__Problem requirements__
Only the lines below, from the one with "pink strawberry [515,266,540,292]" through the one with "none -> pink notebook [593,112,657,178]", are to be written out, exactly.

__Records to use__
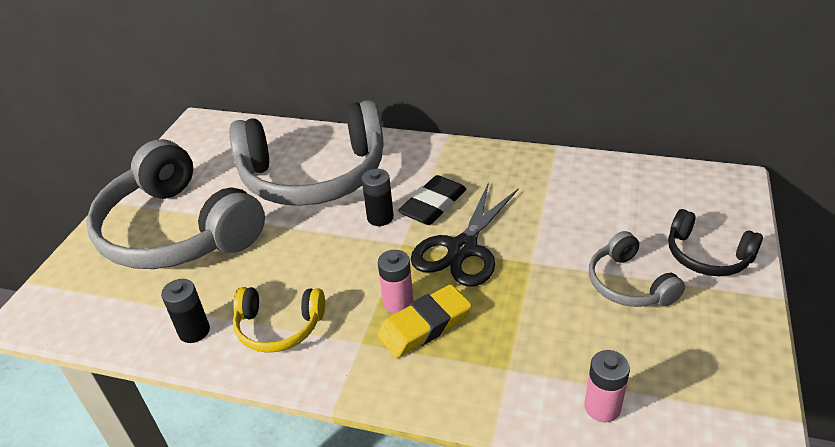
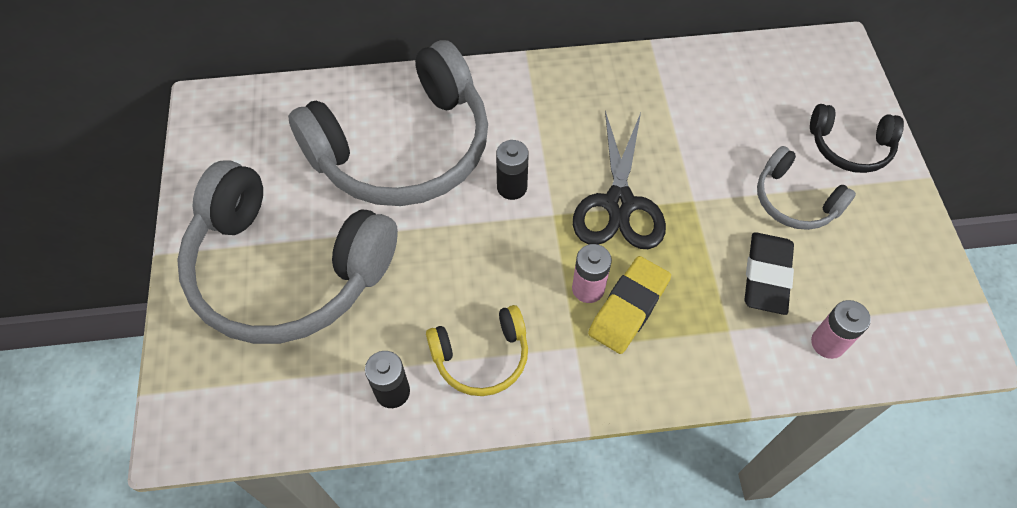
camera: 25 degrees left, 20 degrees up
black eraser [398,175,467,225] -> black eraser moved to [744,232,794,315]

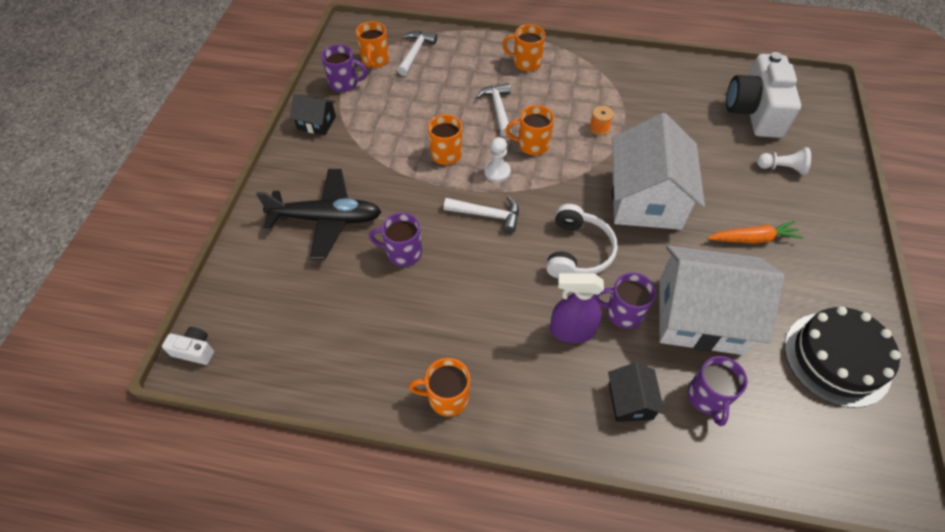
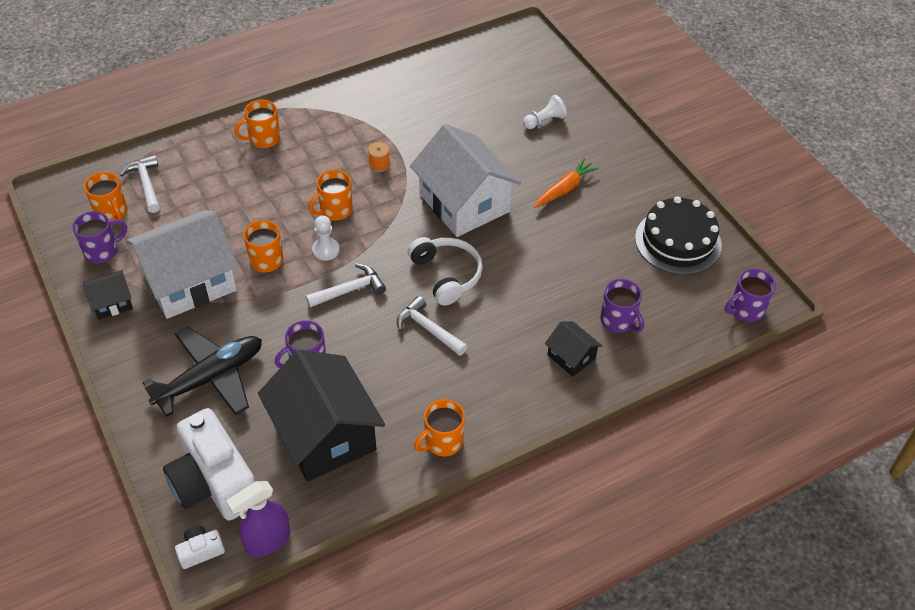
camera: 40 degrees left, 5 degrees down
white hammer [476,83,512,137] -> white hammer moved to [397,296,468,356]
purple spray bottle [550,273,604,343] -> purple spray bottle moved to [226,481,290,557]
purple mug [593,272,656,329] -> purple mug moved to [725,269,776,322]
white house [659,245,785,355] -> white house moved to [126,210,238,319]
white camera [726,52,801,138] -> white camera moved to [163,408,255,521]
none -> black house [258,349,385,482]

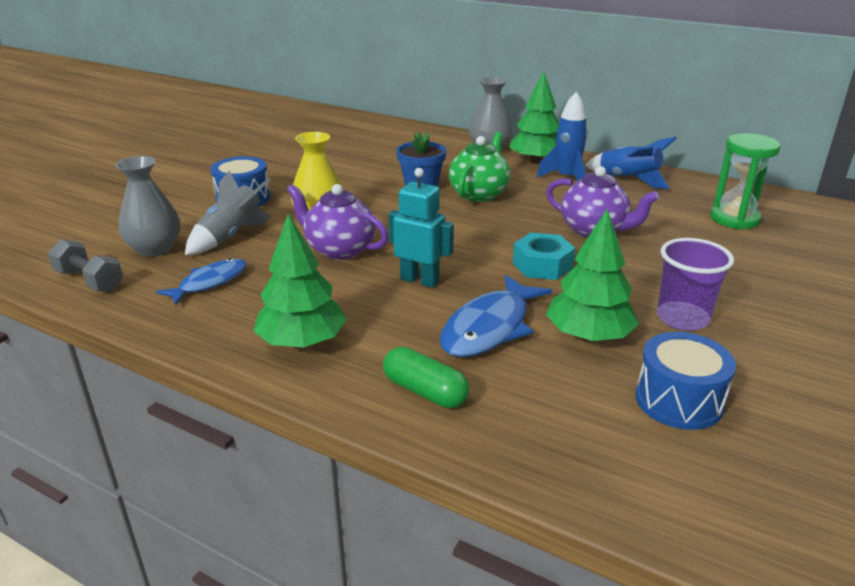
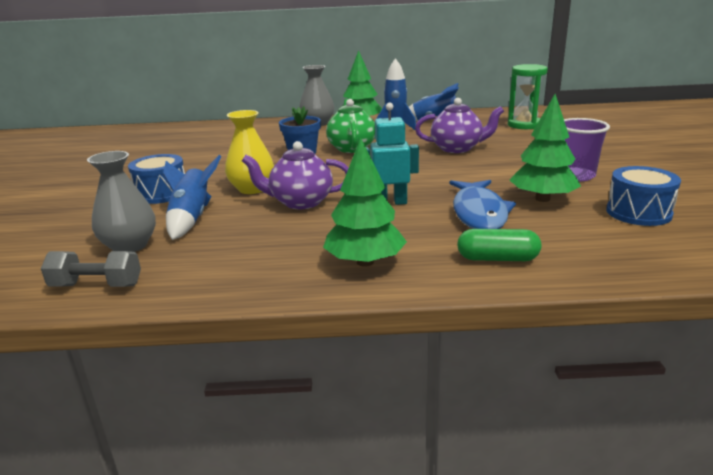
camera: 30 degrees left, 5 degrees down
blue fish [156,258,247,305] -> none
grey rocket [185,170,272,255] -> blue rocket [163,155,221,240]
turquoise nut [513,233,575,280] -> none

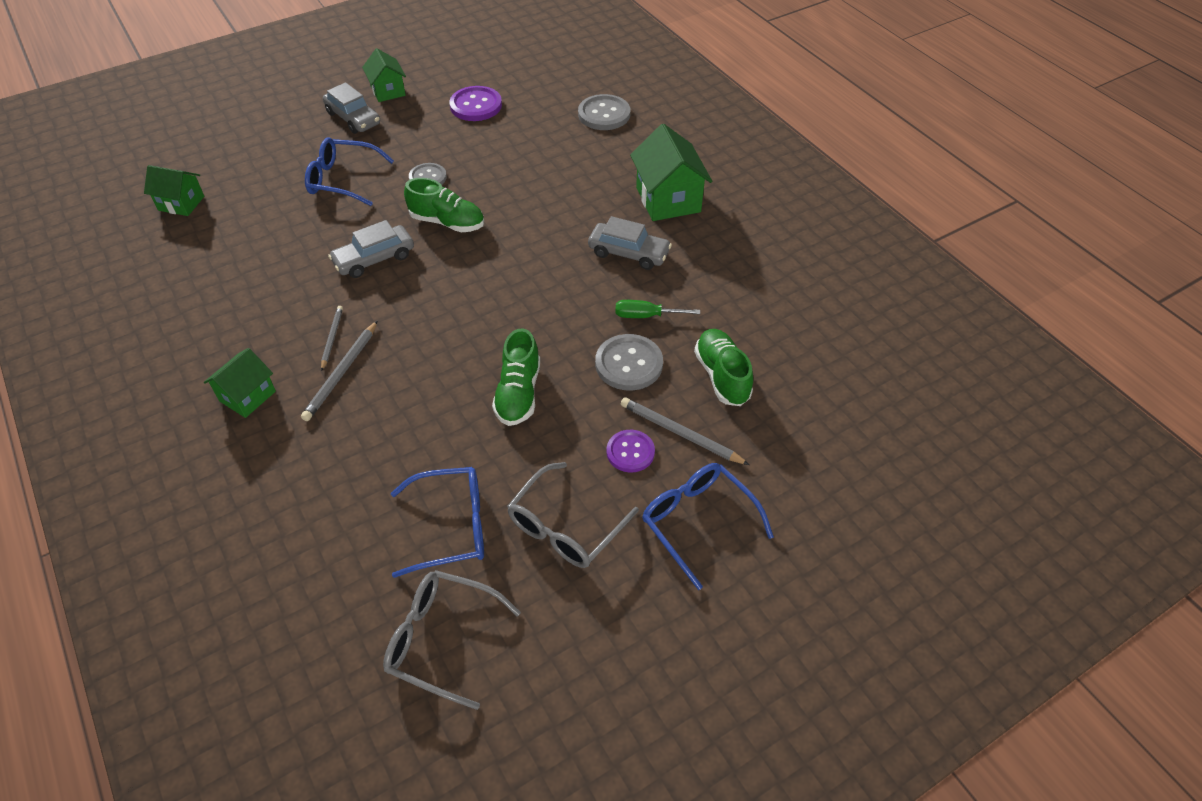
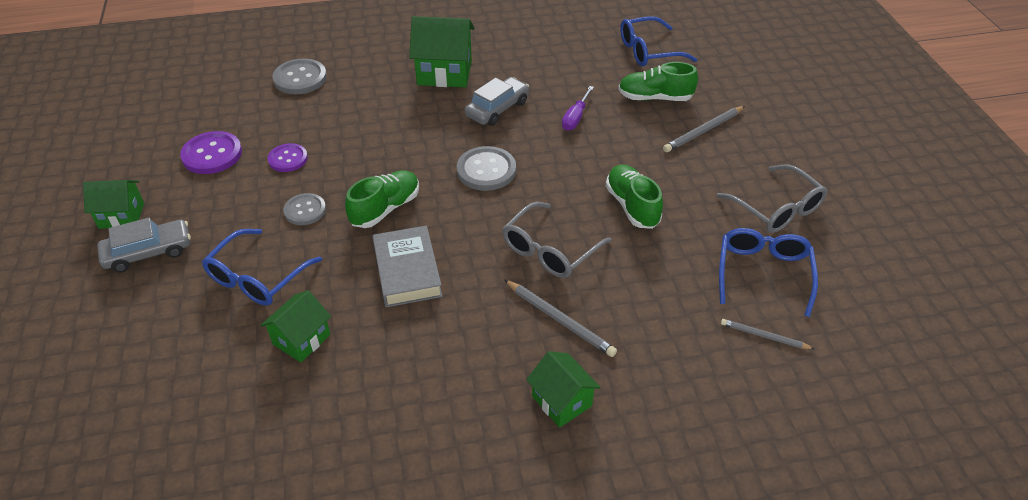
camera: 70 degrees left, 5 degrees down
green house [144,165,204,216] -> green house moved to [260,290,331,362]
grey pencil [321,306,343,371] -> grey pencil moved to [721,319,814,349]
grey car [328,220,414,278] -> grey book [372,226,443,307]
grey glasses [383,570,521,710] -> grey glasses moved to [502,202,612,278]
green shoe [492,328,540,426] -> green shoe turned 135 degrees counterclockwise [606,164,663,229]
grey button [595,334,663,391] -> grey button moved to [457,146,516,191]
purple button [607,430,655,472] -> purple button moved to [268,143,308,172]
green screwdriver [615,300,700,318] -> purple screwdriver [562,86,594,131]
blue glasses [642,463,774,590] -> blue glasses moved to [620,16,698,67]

---

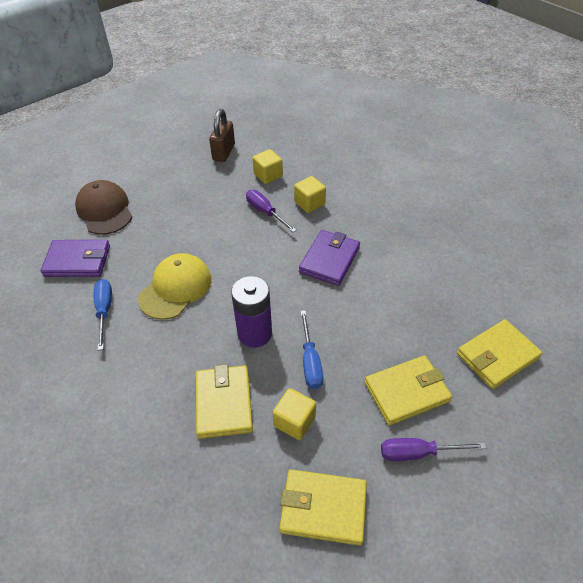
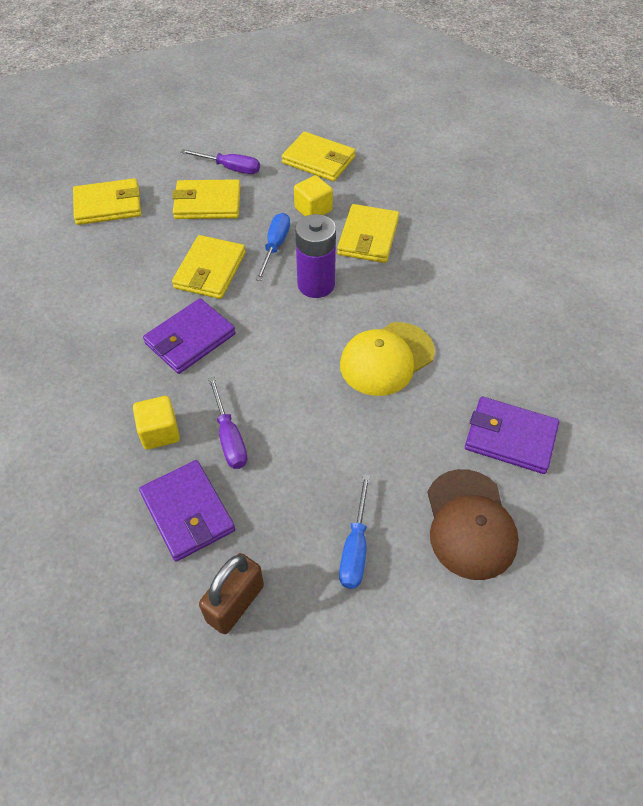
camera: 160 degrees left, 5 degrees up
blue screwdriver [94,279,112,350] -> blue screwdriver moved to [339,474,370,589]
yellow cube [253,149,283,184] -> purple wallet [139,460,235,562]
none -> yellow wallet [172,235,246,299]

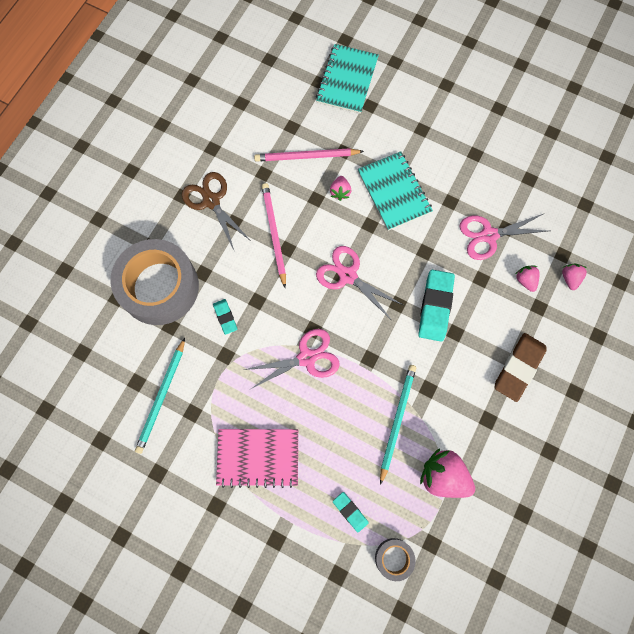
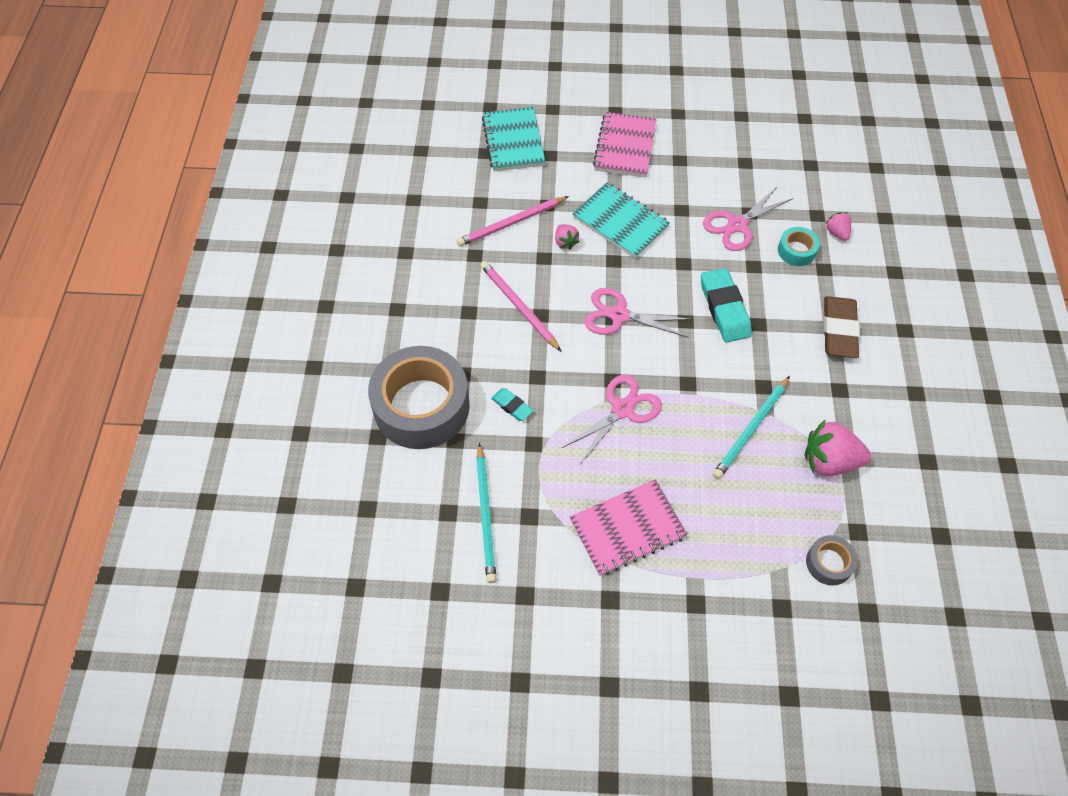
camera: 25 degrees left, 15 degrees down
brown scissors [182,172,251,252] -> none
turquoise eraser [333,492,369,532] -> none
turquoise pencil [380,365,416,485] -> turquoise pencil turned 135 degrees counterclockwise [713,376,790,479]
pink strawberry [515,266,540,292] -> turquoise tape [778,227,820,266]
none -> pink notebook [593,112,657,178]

...

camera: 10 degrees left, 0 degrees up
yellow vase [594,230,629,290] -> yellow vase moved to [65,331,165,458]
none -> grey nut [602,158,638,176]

__Completed exercise__
pink strawberry [515,266,540,292] -> turquoise tape [778,227,820,266]
none -> pink notebook [593,112,657,178]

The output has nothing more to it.